Problem → Starting at the line containing "dial [401, 535]" and ending at the last of the items, write those lines again with "bottle" replaced by "flask" and everything else left unchanged.

Records
══════════════════════════════

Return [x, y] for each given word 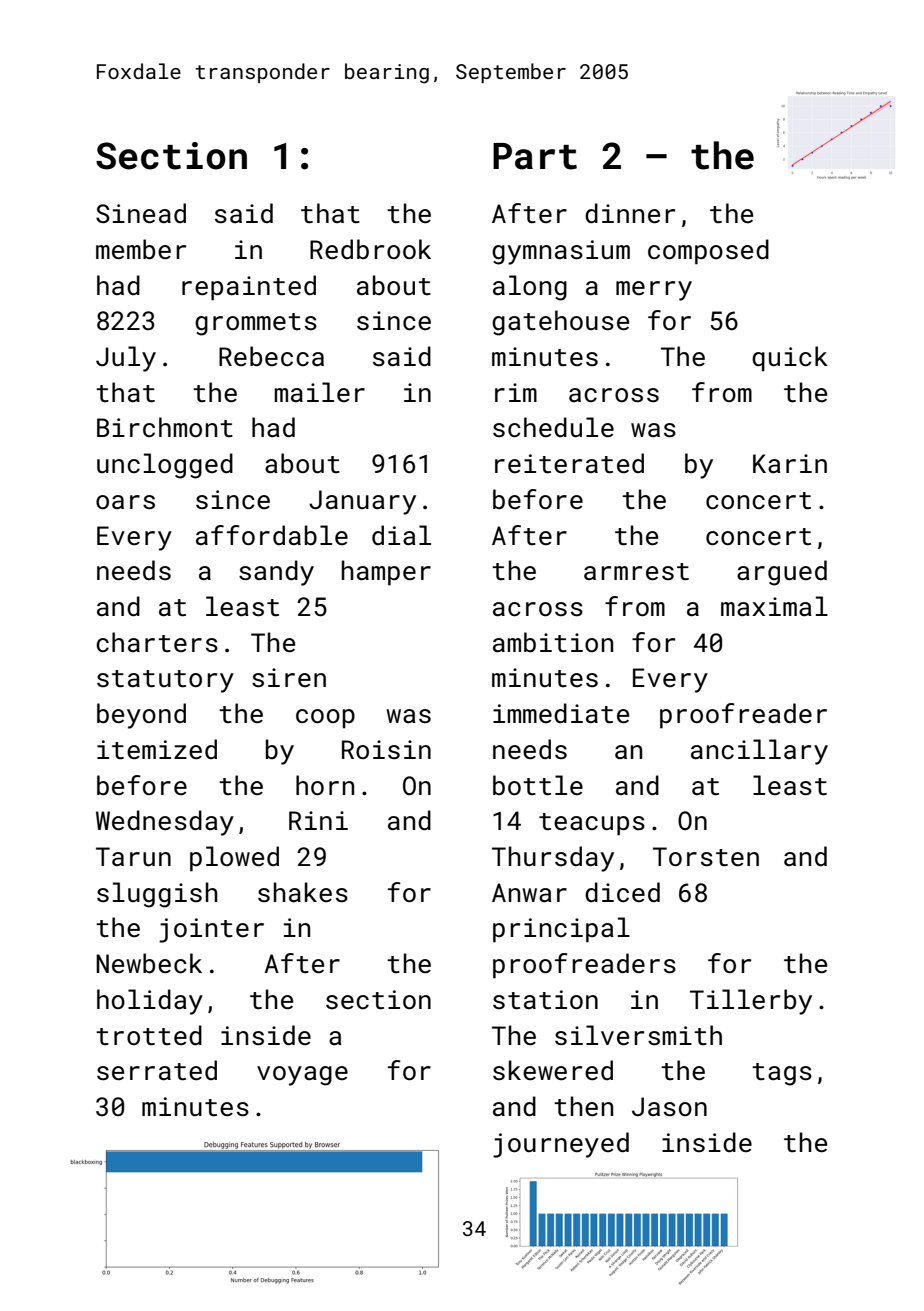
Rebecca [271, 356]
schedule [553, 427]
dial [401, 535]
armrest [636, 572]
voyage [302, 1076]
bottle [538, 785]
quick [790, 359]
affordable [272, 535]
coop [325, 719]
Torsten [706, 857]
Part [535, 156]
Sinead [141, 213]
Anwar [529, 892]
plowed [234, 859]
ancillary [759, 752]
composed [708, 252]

══════════════════════════════

Answer for this exercise →
dial [401, 535]
armrest [636, 572]
voyage [302, 1076]
flask [538, 785]
quick [790, 359]
affordable [272, 535]
coop [325, 719]
Torsten [706, 857]
Part [535, 156]
Sinead [141, 213]
Anwar [529, 892]
plowed [234, 859]
ancillary [759, 752]
composed [708, 252]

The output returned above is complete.